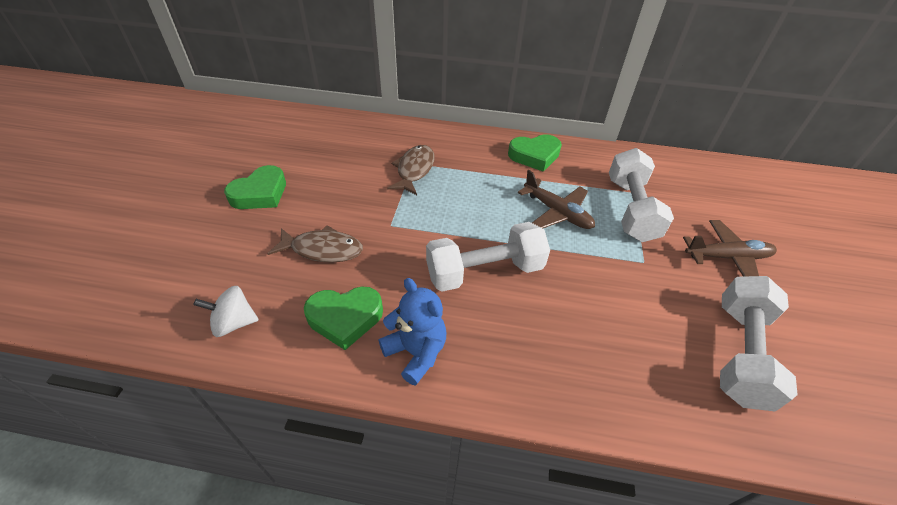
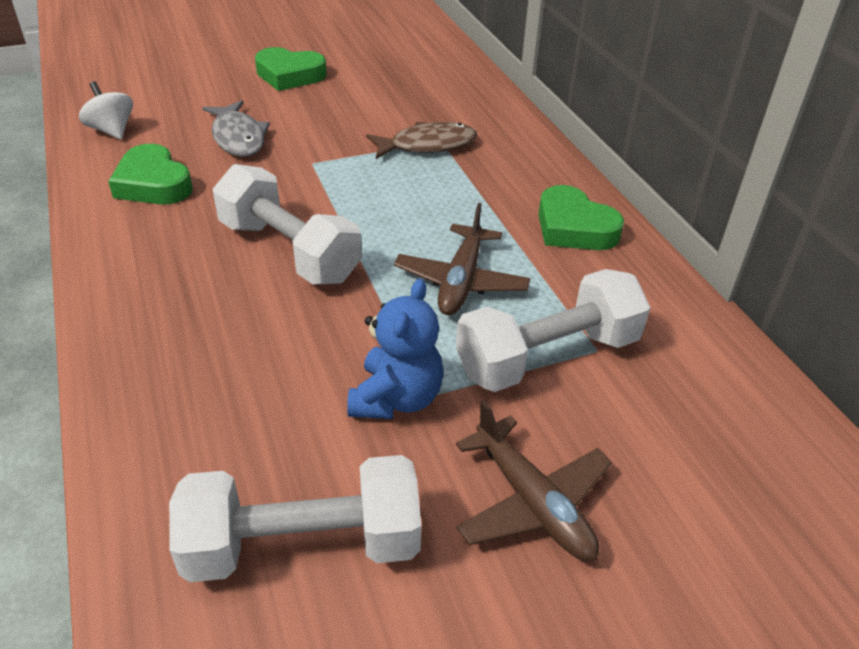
camera: 60 degrees right, 5 degrees down
(322, 249) = (238, 137): brown fish -> grey fish
(416, 352) = (134, 241): blue teddy bear -> blue teddy bear (396, 398)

EXERCISE:
What you output must match the data exactly, apart from the pictures, which are left out.

TASK SOLUTION:
camera: 60 degrees right, 5 degrees down
(322, 249) = (238, 137): brown fish -> grey fish
(416, 352) = (134, 241): blue teddy bear -> blue teddy bear (396, 398)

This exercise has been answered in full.